#### What to work on
Images are to be left out when the records below are printed word for word.

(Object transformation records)
--*--

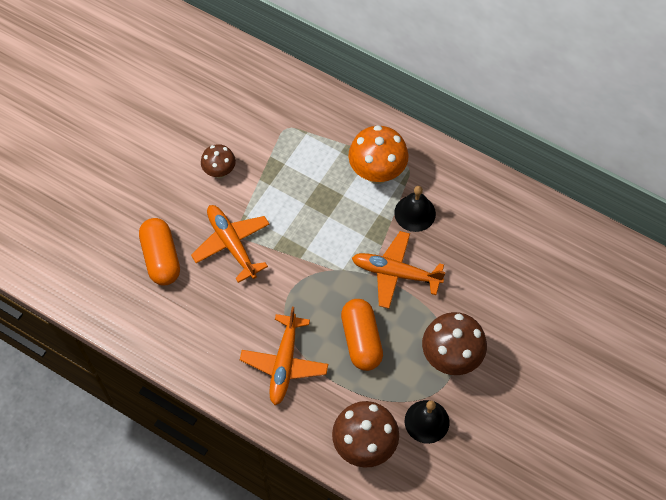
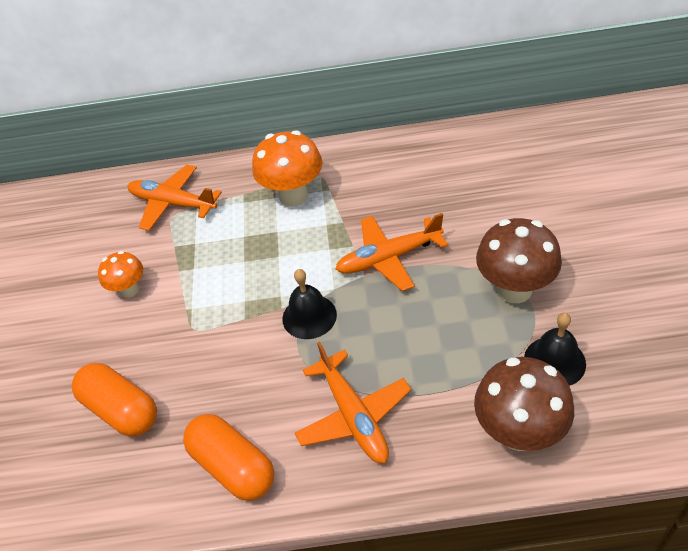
camera: 30 degrees left, 15 degrees down
orange plane [191,205,270,283] -> orange plane moved to [128,165,222,231]
brown mushroom [201,144,236,178] -> orange mushroom [98,251,143,298]
orange capsule [341,299,383,371] -> orange capsule moved to [183,414,274,501]
black bell [394,186,436,232] -> black bell moved to [282,269,337,339]

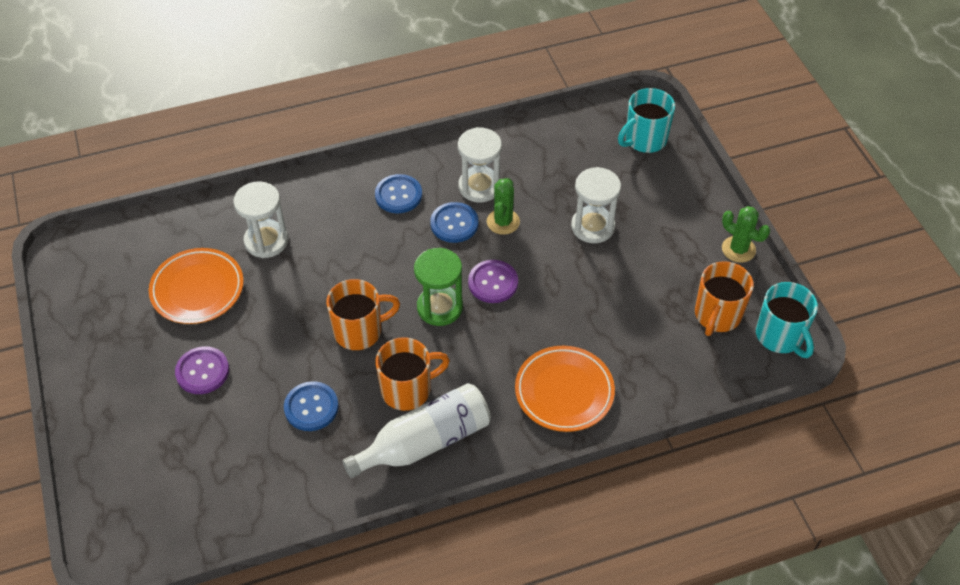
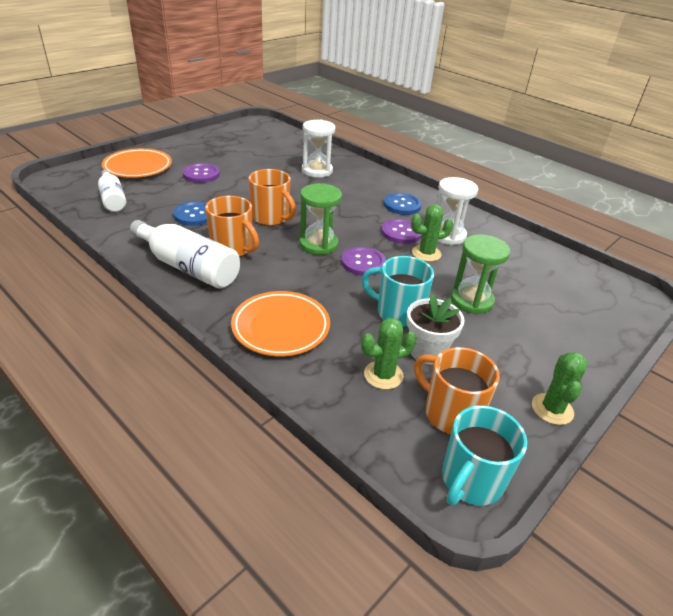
camera: 60 degrees right, 15 degrees down
orange plate [149,248,244,324] -> orange plate moved to [102,148,172,178]
blue button [430,202,478,243] -> purple button [381,219,422,244]
white hourglass [571,167,621,243] -> green hourglass [450,234,510,314]
turquoise mug [618,88,675,153] -> turquoise mug moved to [362,256,434,327]
orange mug [695,261,754,336] -> orange mug turned 45 degrees clockwise [414,347,500,435]
none -> white bottle [98,170,126,212]
none -> green cactus [361,318,417,390]
none -> white flower pot [407,294,465,364]

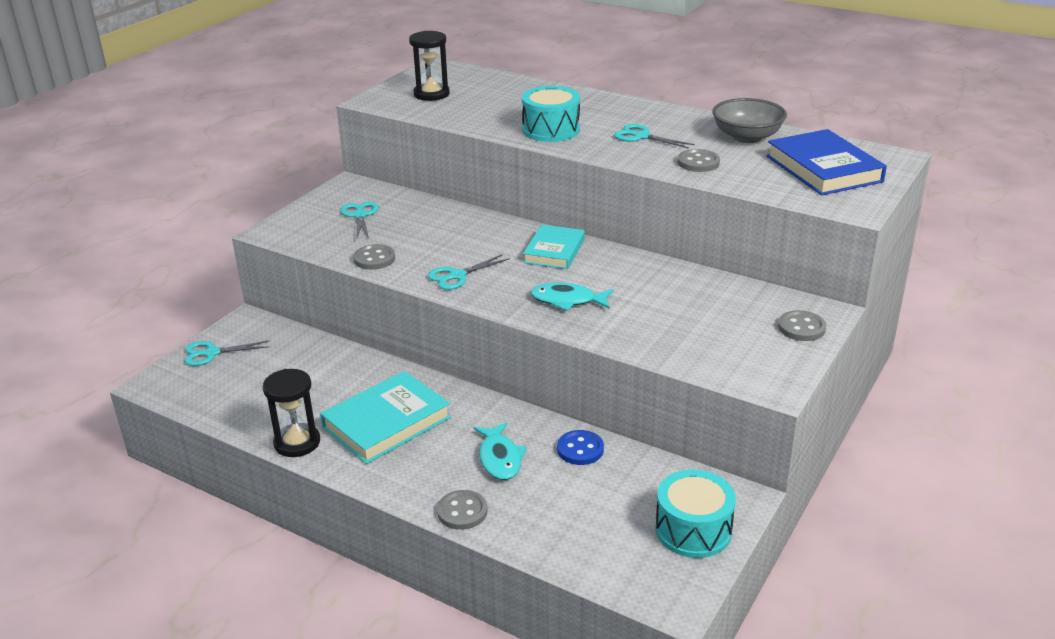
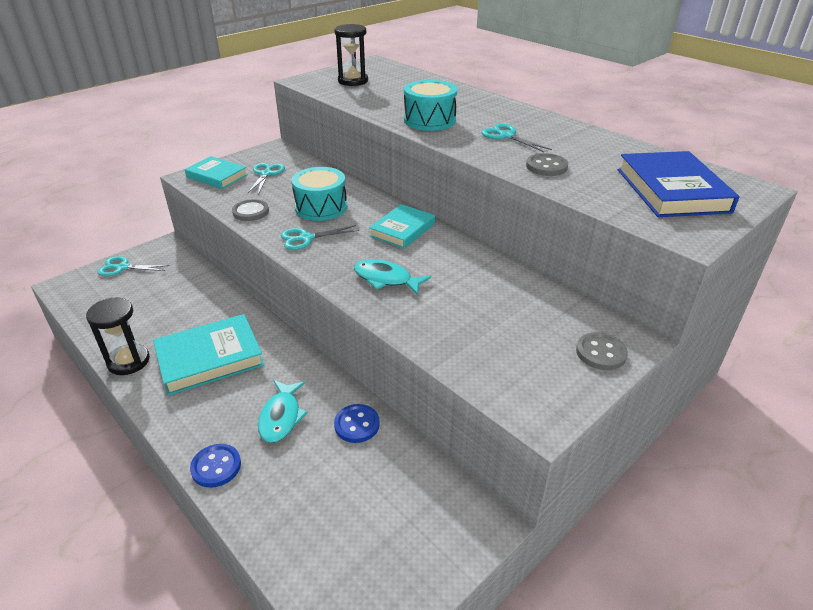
camera: 15 degrees right, 5 degrees up
grey button [437,490,488,530] -> blue button [190,444,241,488]
turquoise drum [655,469,736,558] -> turquoise drum moved to [291,167,347,221]
grey bowl [712,98,787,143] -> none
none -> turquoise book [185,156,248,189]

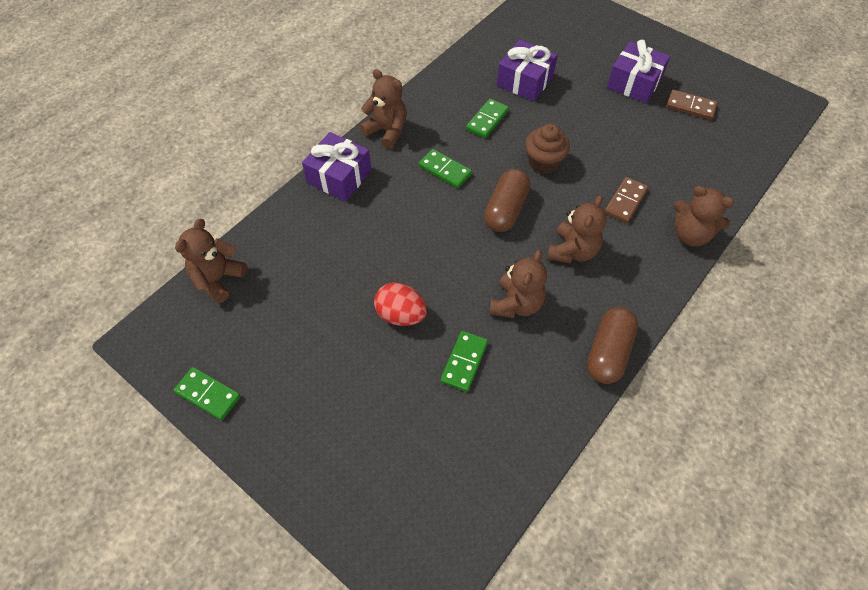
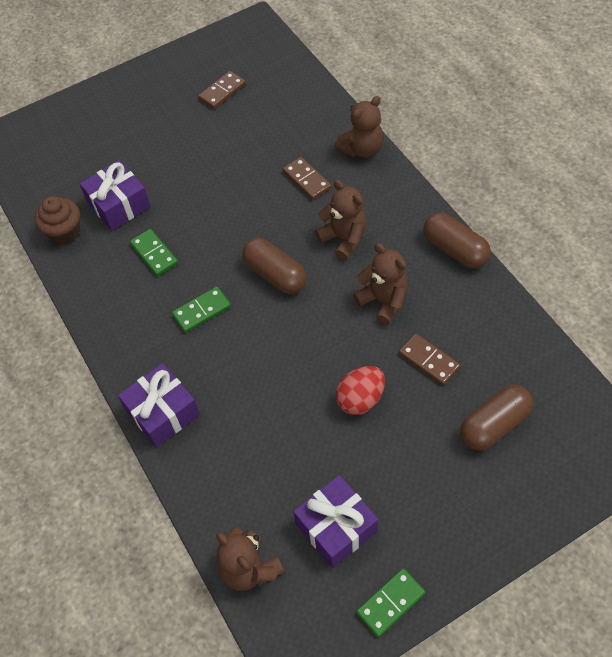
camera: 65 degrees left, 0 degrees up
brown teddy bear [360,69,407,149] -> none
green domino [440,331,488,392] -> brown domino [399,334,460,385]
brown cupcake [525,124,570,174] -> brown cupcake moved to [35,196,80,245]
purple gift [607,40,670,103] -> purple gift moved to [293,475,378,568]
none -> brown capsule [460,385,533,451]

--*--

#### Reply to the exercise
camera: 30 degrees left, 15 degrees down
orange plane [191,205,270,283] -> orange plane moved to [128,165,222,231]
brown mushroom [201,144,236,178] -> orange mushroom [98,251,143,298]
orange capsule [341,299,383,371] -> orange capsule moved to [183,414,274,501]
black bell [394,186,436,232] -> black bell moved to [282,269,337,339]

camera: 60 degrees right, 15 degrees down
orange plate [149,248,244,324] -> orange plate moved to [102,148,172,178]
blue button [430,202,478,243] -> purple button [381,219,422,244]
white hourglass [571,167,621,243] -> green hourglass [450,234,510,314]
turquoise mug [618,88,675,153] -> turquoise mug moved to [362,256,434,327]
orange mug [695,261,754,336] -> orange mug turned 45 degrees clockwise [414,347,500,435]
none -> white bottle [98,170,126,212]
none -> green cactus [361,318,417,390]
none -> white flower pot [407,294,465,364]

camera: 15 degrees right, 5 degrees up
grey button [437,490,488,530] -> blue button [190,444,241,488]
turquoise drum [655,469,736,558] -> turquoise drum moved to [291,167,347,221]
grey bowl [712,98,787,143] -> none
none -> turquoise book [185,156,248,189]

camera: 65 degrees left, 0 degrees up
brown teddy bear [360,69,407,149] -> none
green domino [440,331,488,392] -> brown domino [399,334,460,385]
brown cupcake [525,124,570,174] -> brown cupcake moved to [35,196,80,245]
purple gift [607,40,670,103] -> purple gift moved to [293,475,378,568]
none -> brown capsule [460,385,533,451]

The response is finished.